*** Block opens ***

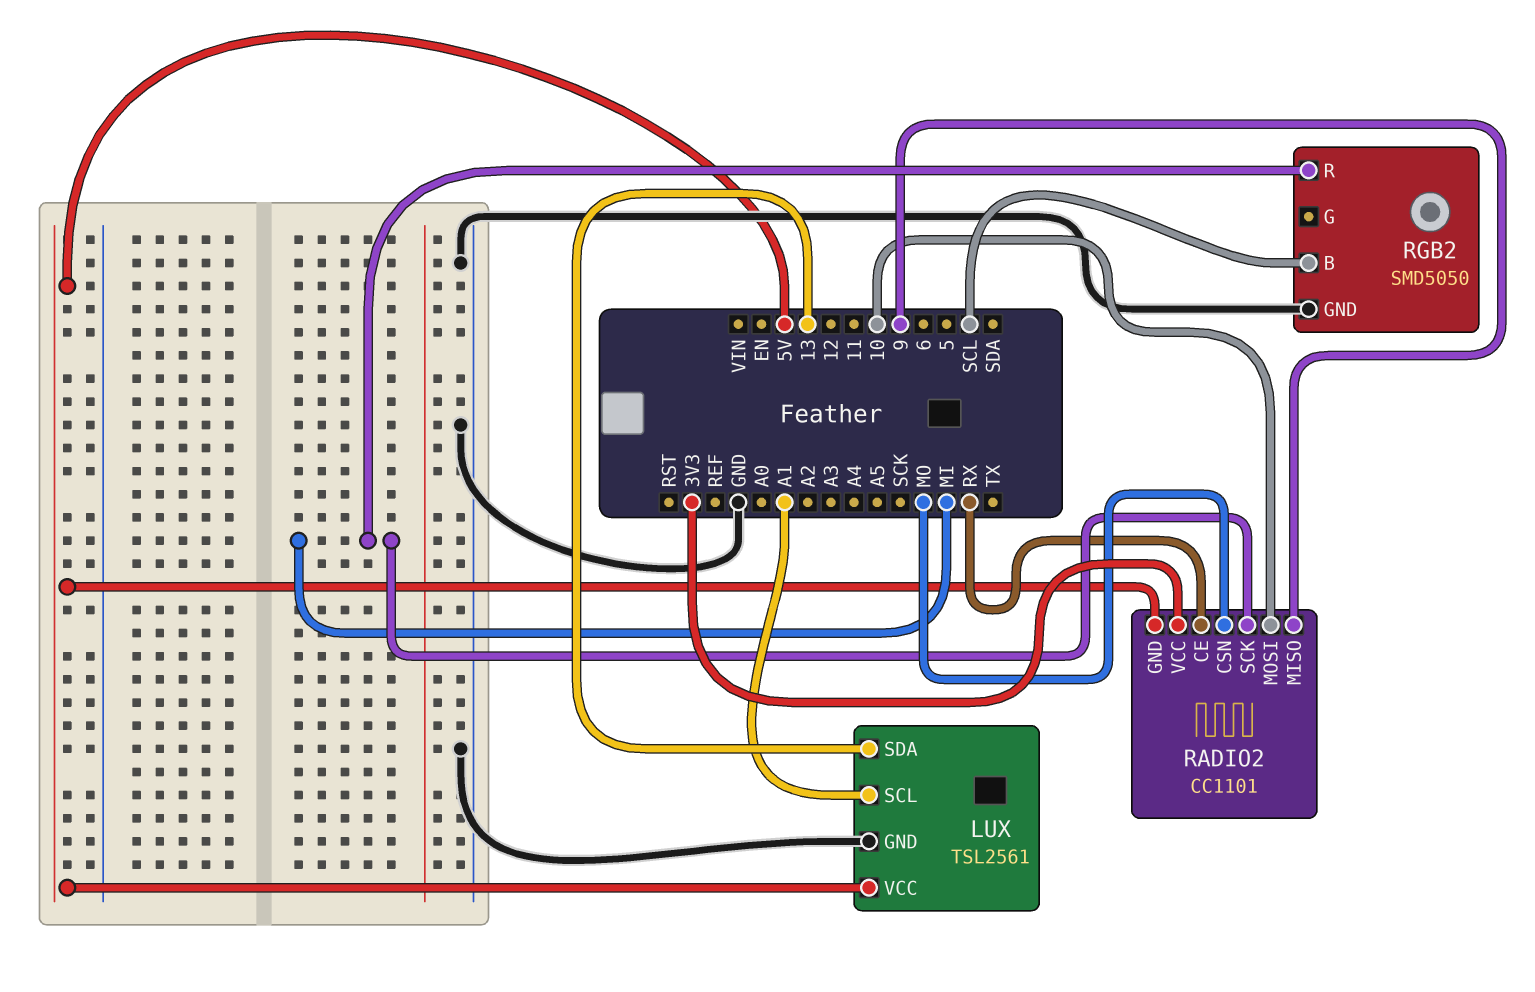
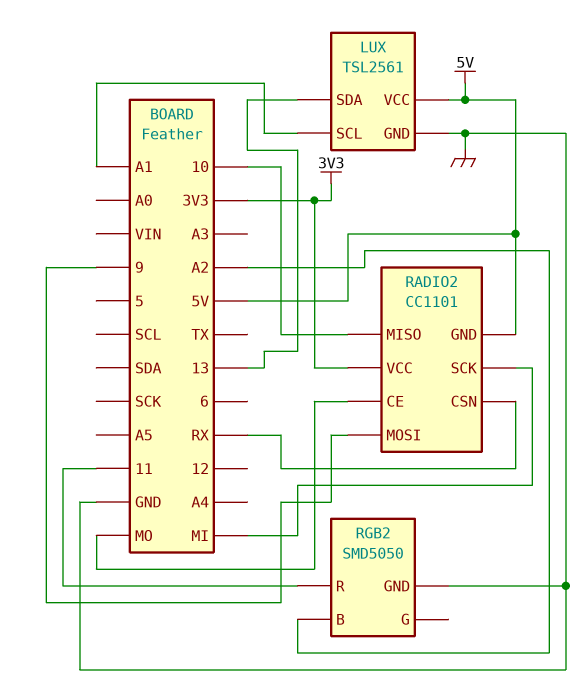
RADIO2 pin CE: RX -> MO
RADIO2 pin CSN: MO -> RX
RADIO2 pin MISO: 9 -> 10
RADIO2 pin MOSI: 10 -> 9
RGB2 pin B: SCL -> A2
RGB2 pin R: MI -> 11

*** Block closes ***

◆ Work to be completed ◆
Give the data again word for word, without images.

◆ Exercise solution ◆
RADIO2 pin CE: RX -> MO
RADIO2 pin CSN: MO -> RX
RADIO2 pin MISO: 9 -> 10
RADIO2 pin MOSI: 10 -> 9
RGB2 pin B: SCL -> A2
RGB2 pin R: MI -> 11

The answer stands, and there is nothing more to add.